Work required
Show only those lines of the entries where the string "switch" is found.

━━━ Material provided

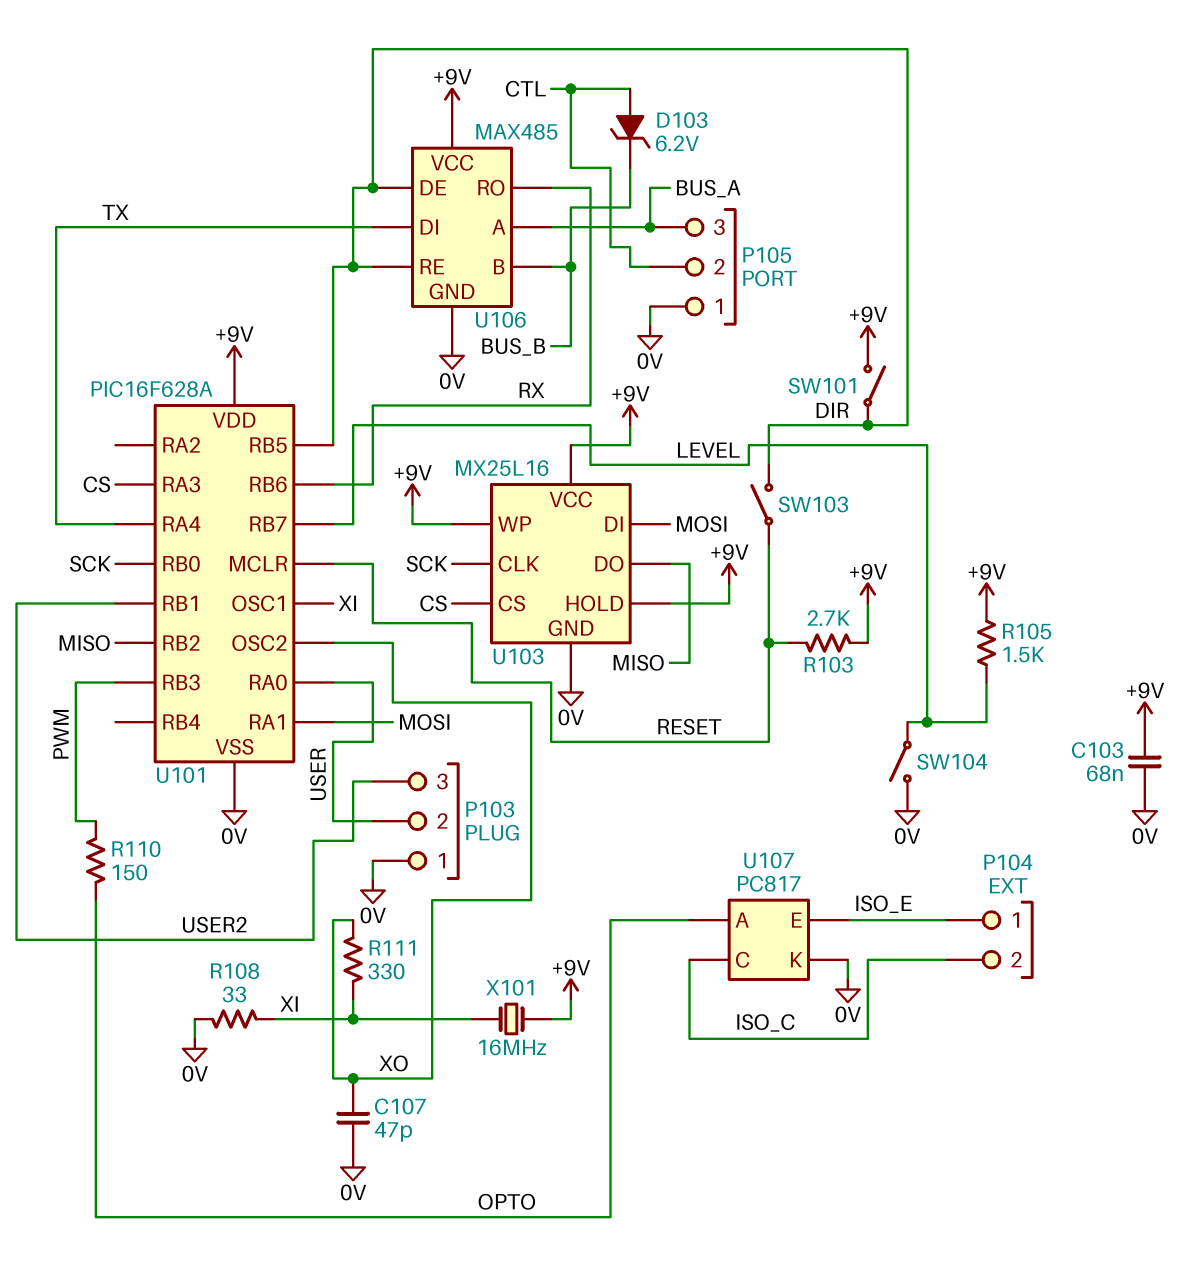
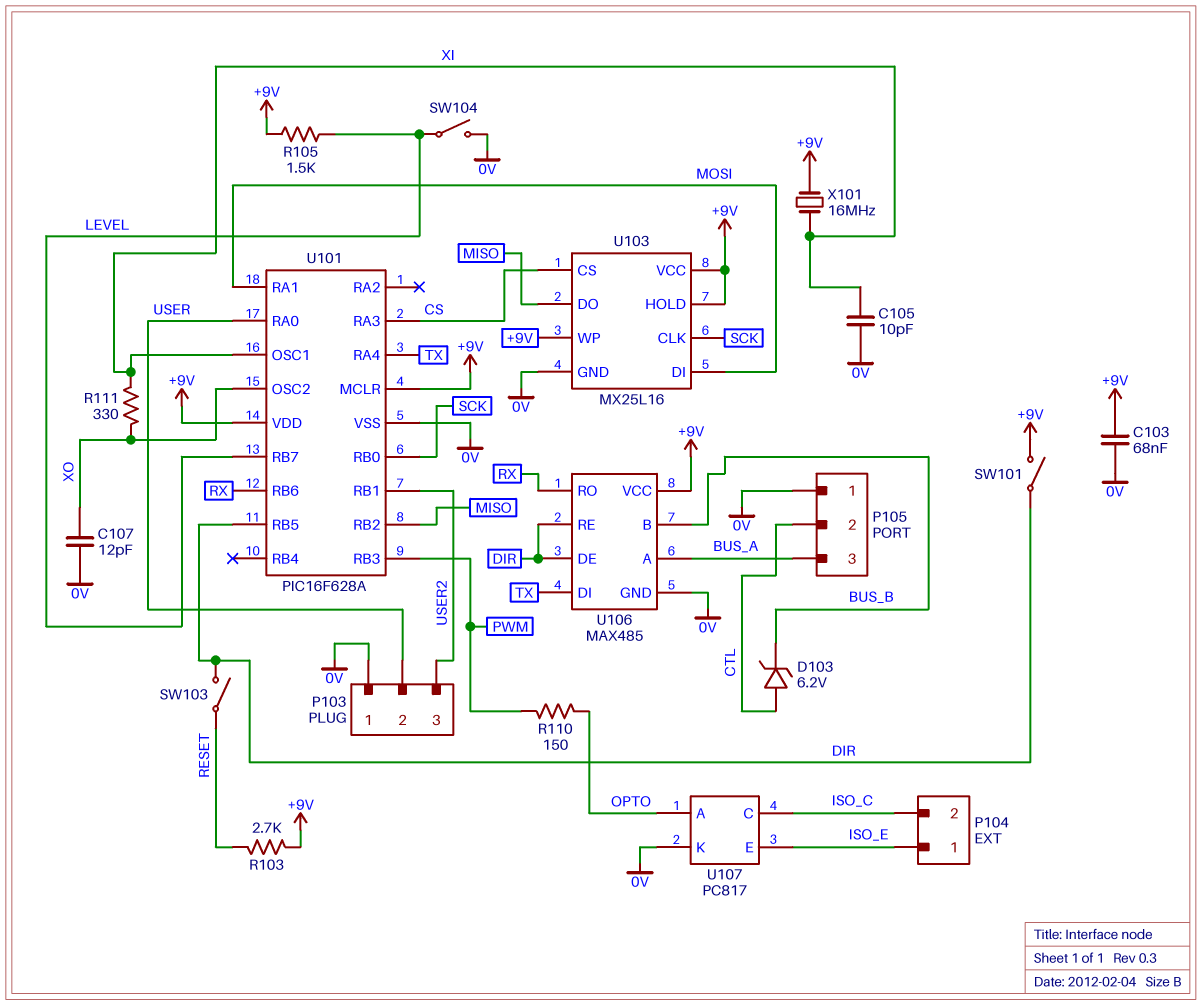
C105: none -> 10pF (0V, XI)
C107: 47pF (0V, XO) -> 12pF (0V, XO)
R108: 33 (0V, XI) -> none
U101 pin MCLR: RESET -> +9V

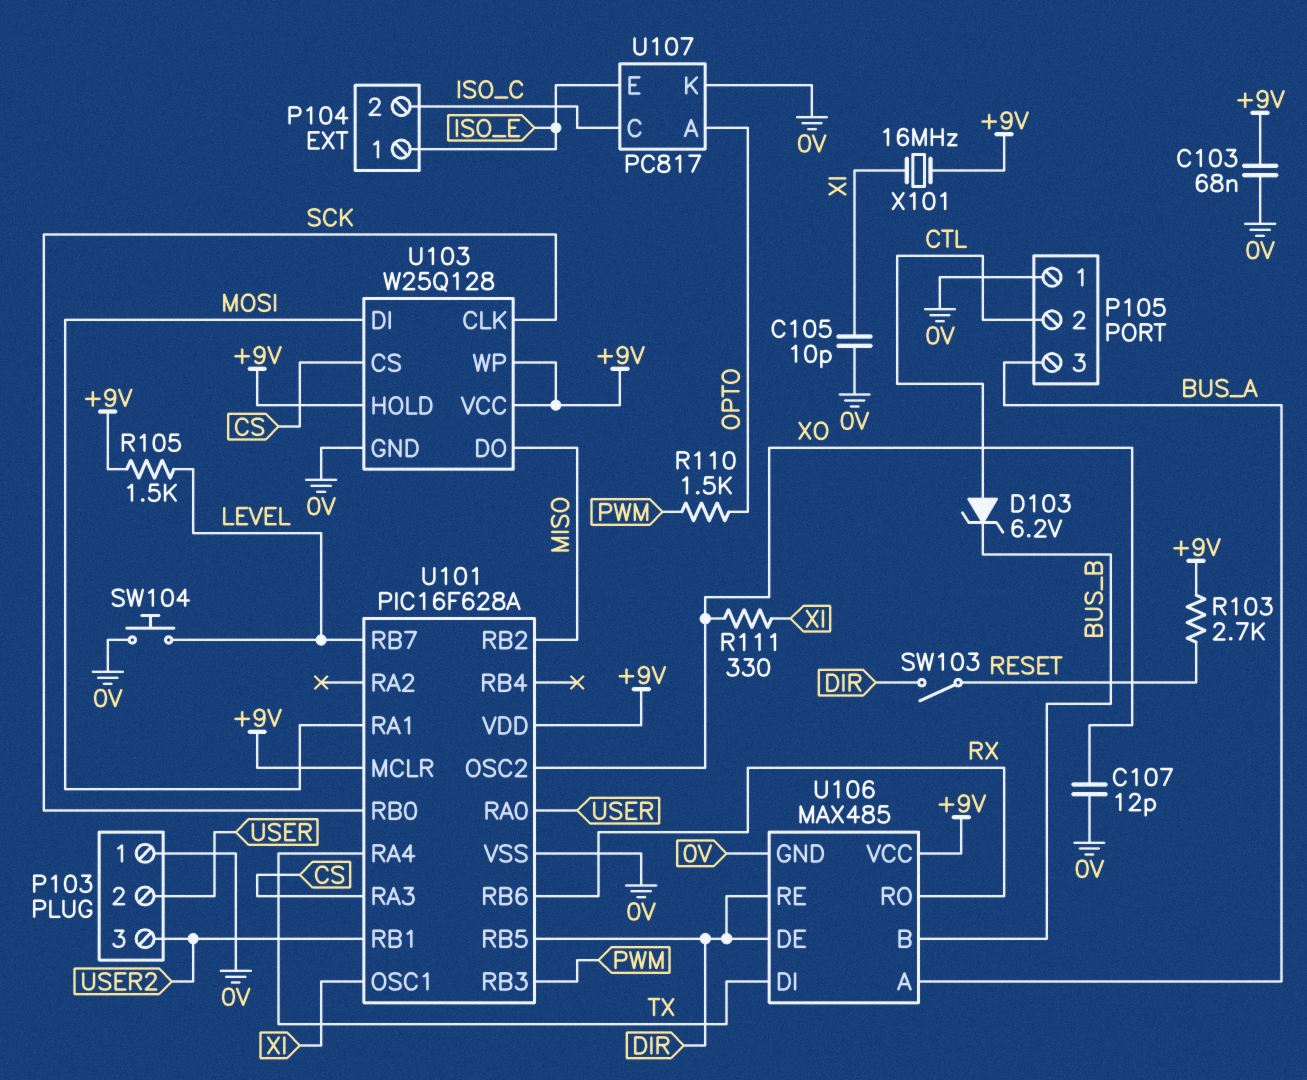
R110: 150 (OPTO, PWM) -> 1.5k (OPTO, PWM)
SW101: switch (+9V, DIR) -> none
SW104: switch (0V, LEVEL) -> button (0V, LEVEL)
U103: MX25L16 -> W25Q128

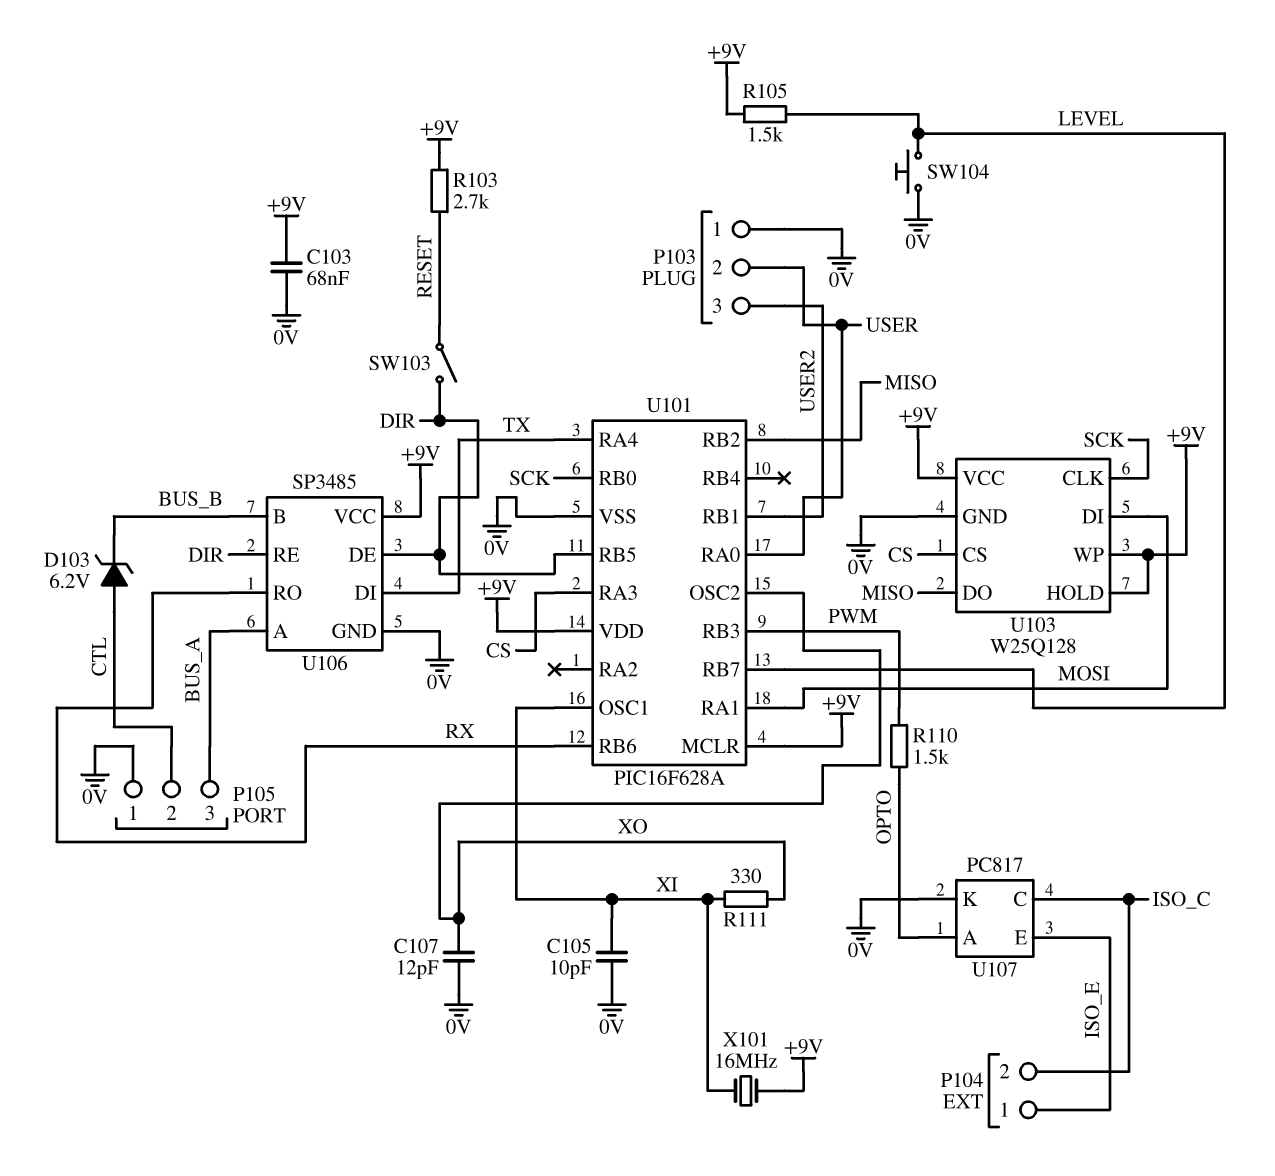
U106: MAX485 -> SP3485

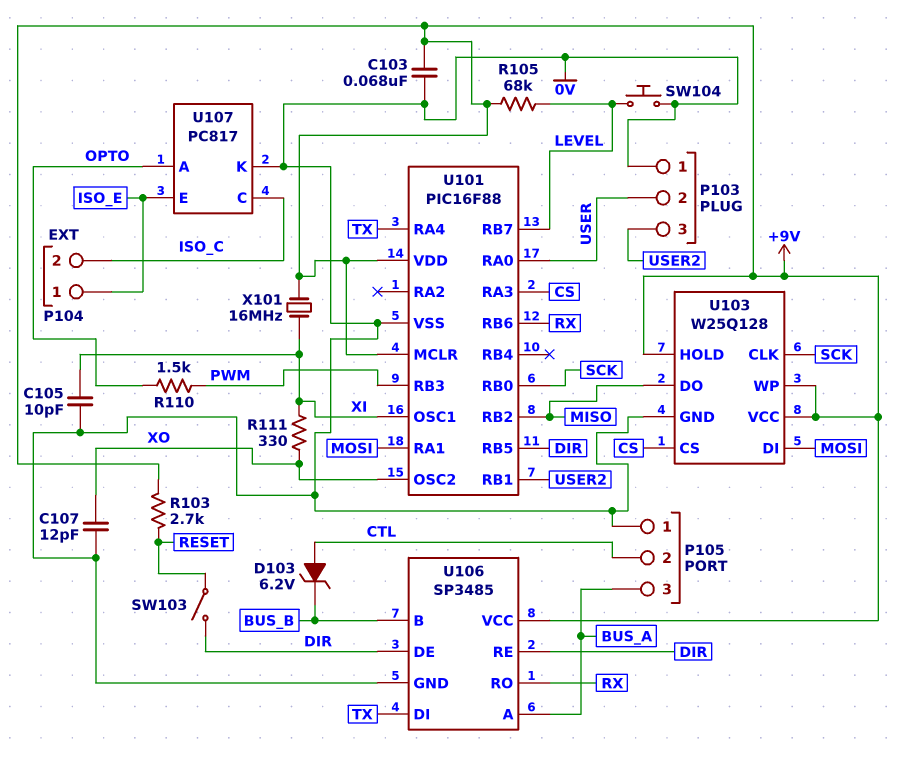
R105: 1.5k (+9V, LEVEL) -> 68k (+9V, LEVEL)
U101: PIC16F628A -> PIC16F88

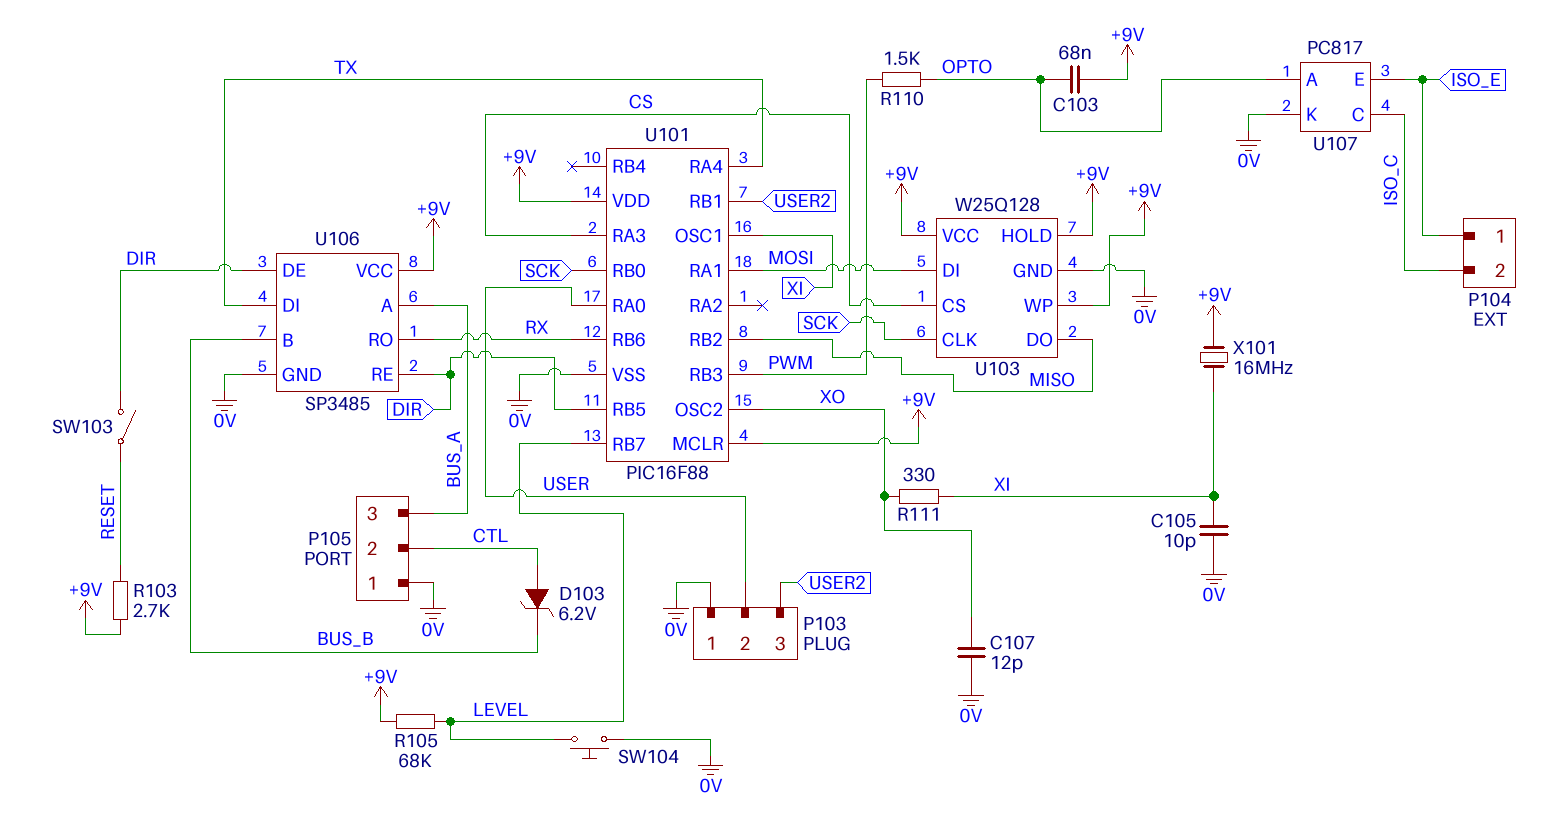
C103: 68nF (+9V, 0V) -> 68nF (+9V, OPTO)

━━━━━━

Task solution
SW101: switch (+9V, DIR) -> none
SW104: switch (0V, LEVEL) -> button (0V, LEVEL)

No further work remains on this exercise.